DIRECTIONS: The whole listing below, with no pictures, is to be repeated as it stands.

EXCERPTED RECORDS:
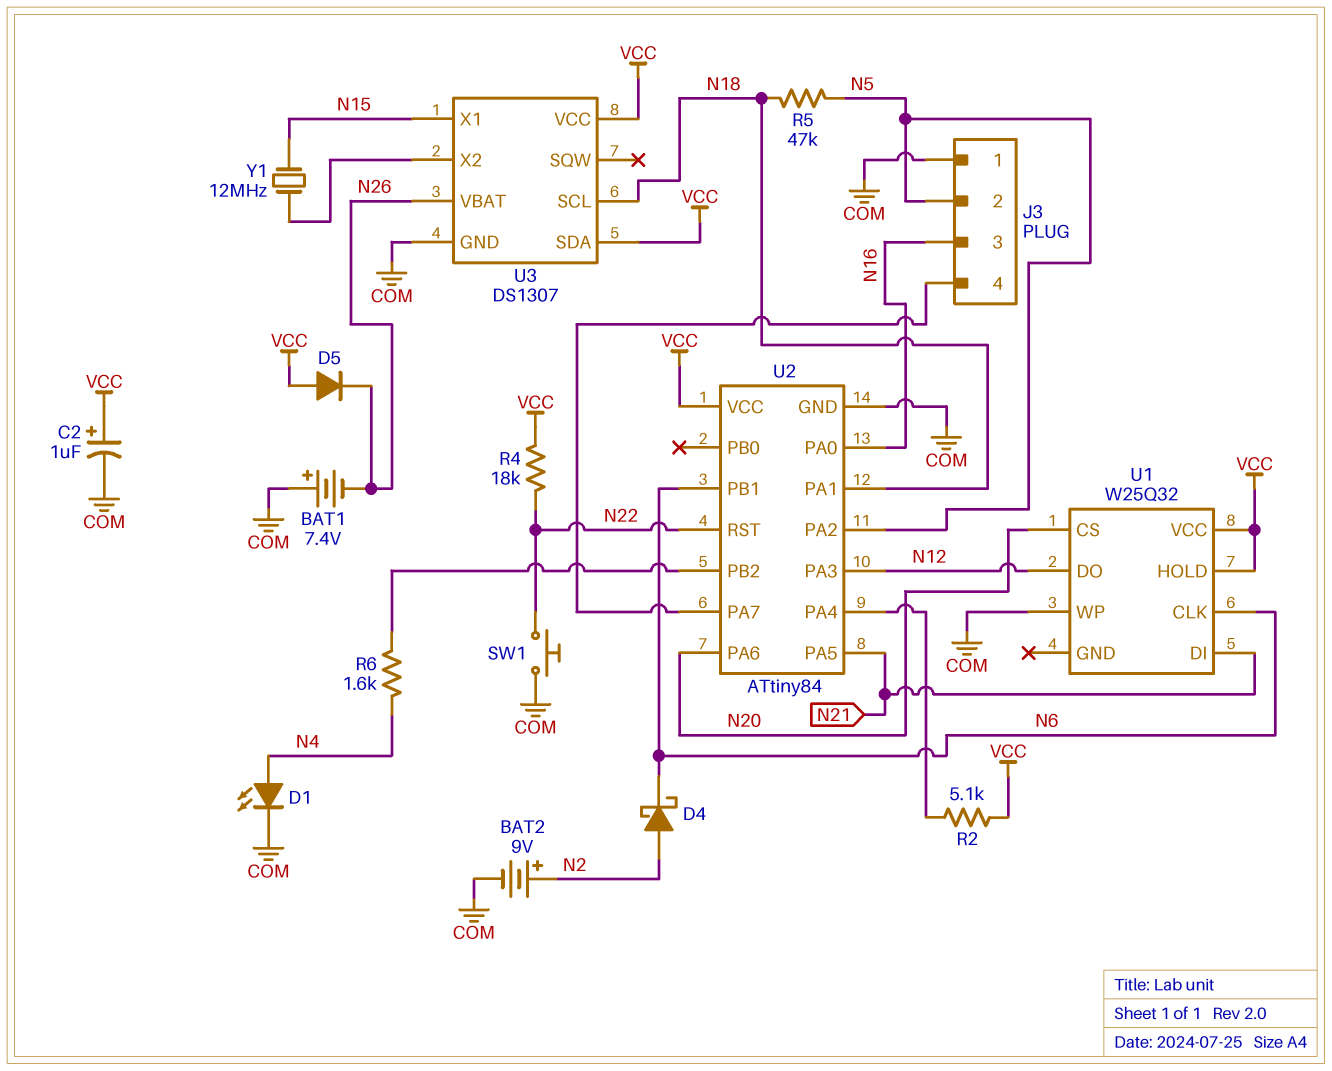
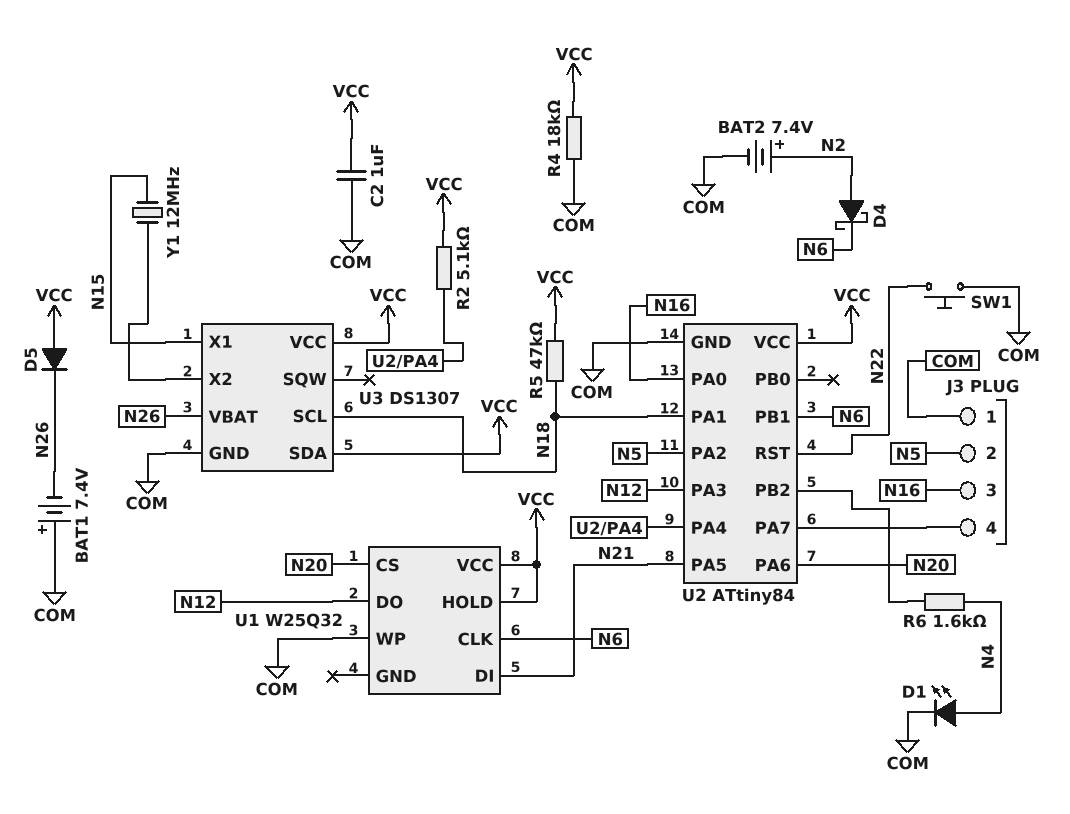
BAT2: 9V (plus N2, minus COM) -> 7.4V (plus N2, minus COM)
C2: 1uF (plus VCC, minus COM) -> 1uF (COM, VCC)
R4: 18k (N22, VCC) -> 18k (COM, VCC)
R5: 47k (N5, N18) -> 47k (N18, VCC)

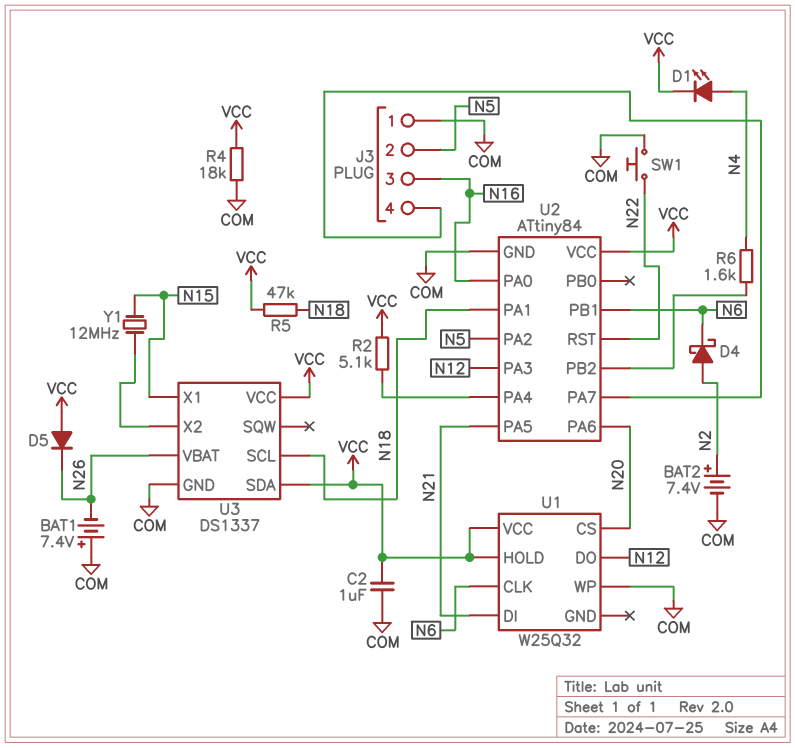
D1: LED (A N4, K COM) -> LED (A N4, K VCC)
U3: DS1307 -> DS1337

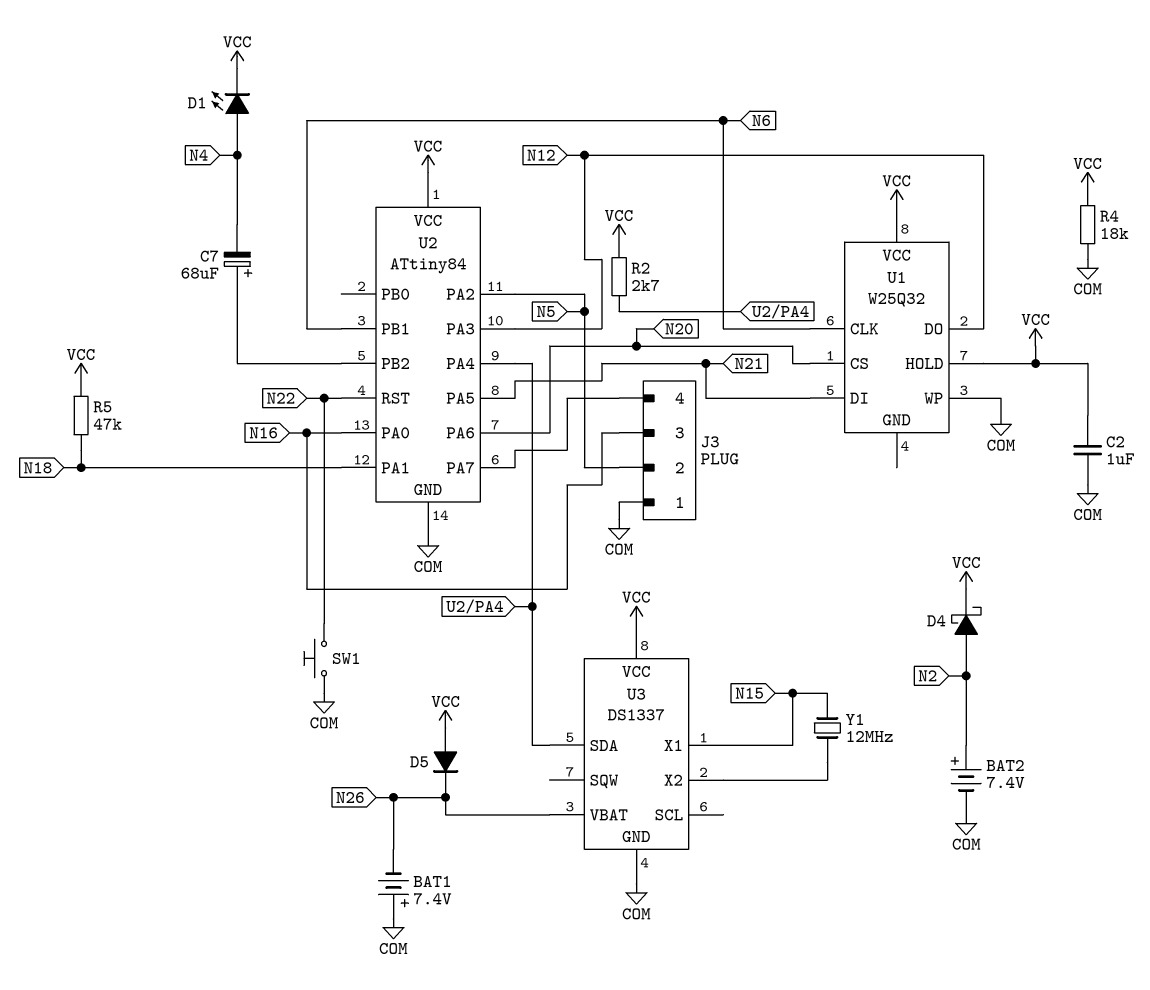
C7: none -> 68uF (plus U2/PB2, minus N4)
D4: schottky (A N2, K N6) -> schottky (A N2, K VCC)
R2: 5.1k (U2/PA4, VCC) -> 2.7k (U2/PA4, VCC)
R6: 1.6k (N4, U2/PB2) -> none
U3 pin SCL: N18 -> none
U3 pin SDA: VCC -> U2/PA4

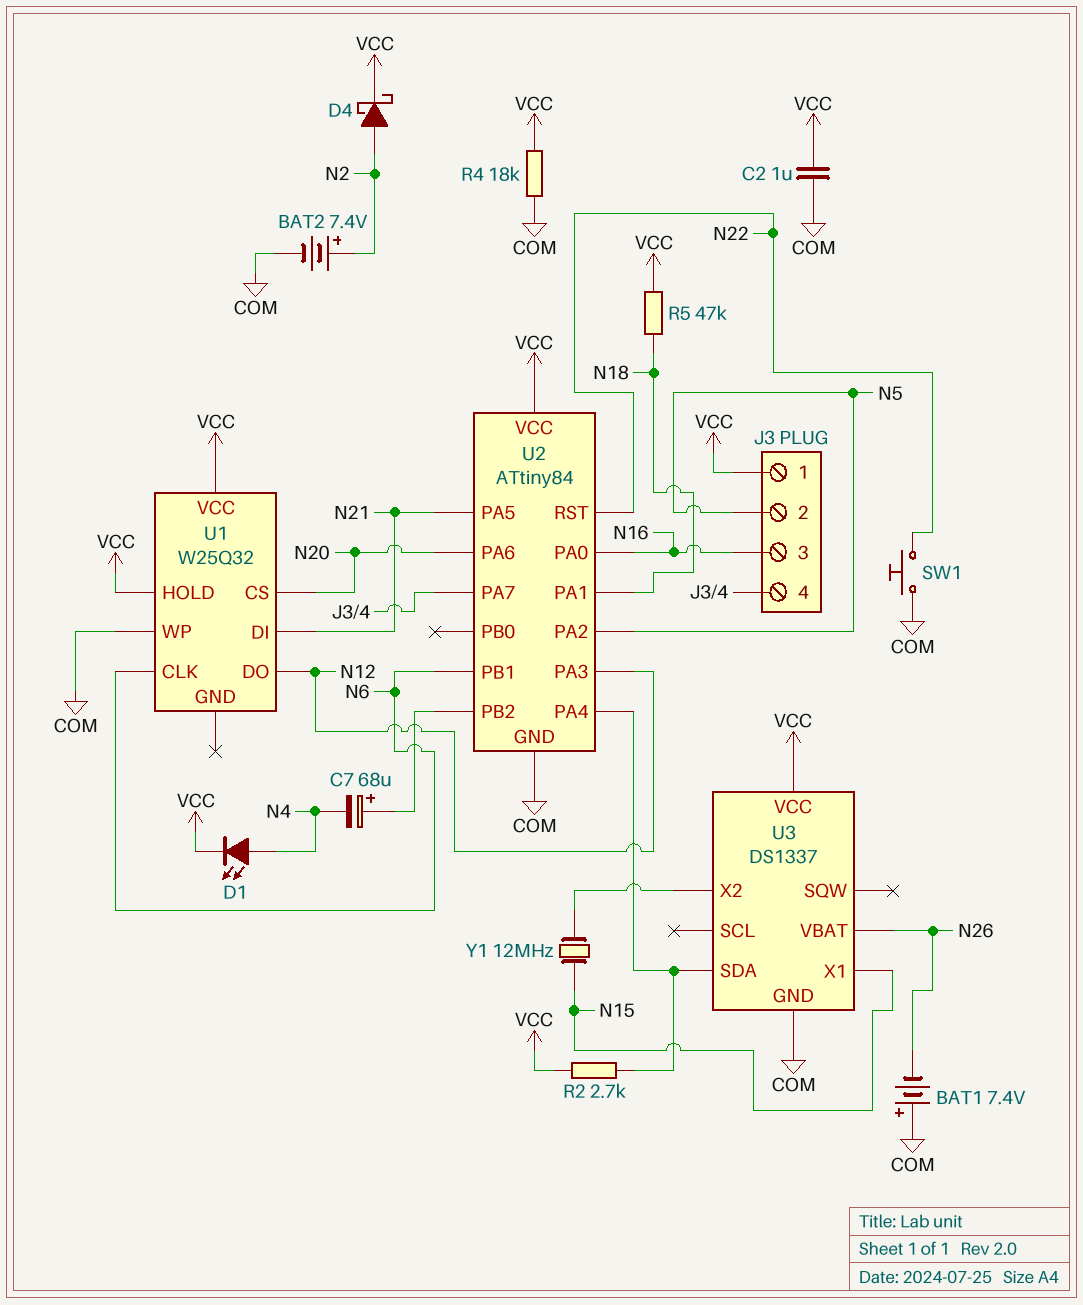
D5: diode (A VCC, K N26) -> none
J3 pin 1: COM -> VCC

SOLUTION TO THIS TASK:
BAT2: 9V (plus N2, minus COM) -> 7.4V (plus N2, minus COM)
C2: 1uF (plus VCC, minus COM) -> 1uF (COM, VCC)
R4: 18k (N22, VCC) -> 18k (COM, VCC)
R5: 47k (N5, N18) -> 47k (N18, VCC)

D1: LED (A N4, K COM) -> LED (A N4, K VCC)
U3: DS1307 -> DS1337

C7: none -> 68uF (plus U2/PB2, minus N4)
D4: schottky (A N2, K N6) -> schottky (A N2, K VCC)
R2: 5.1k (U2/PA4, VCC) -> 2.7k (U2/PA4, VCC)
R6: 1.6k (N4, U2/PB2) -> none
U3 pin SCL: N18 -> none
U3 pin SDA: VCC -> U2/PA4

D5: diode (A VCC, K N26) -> none
J3 pin 1: COM -> VCC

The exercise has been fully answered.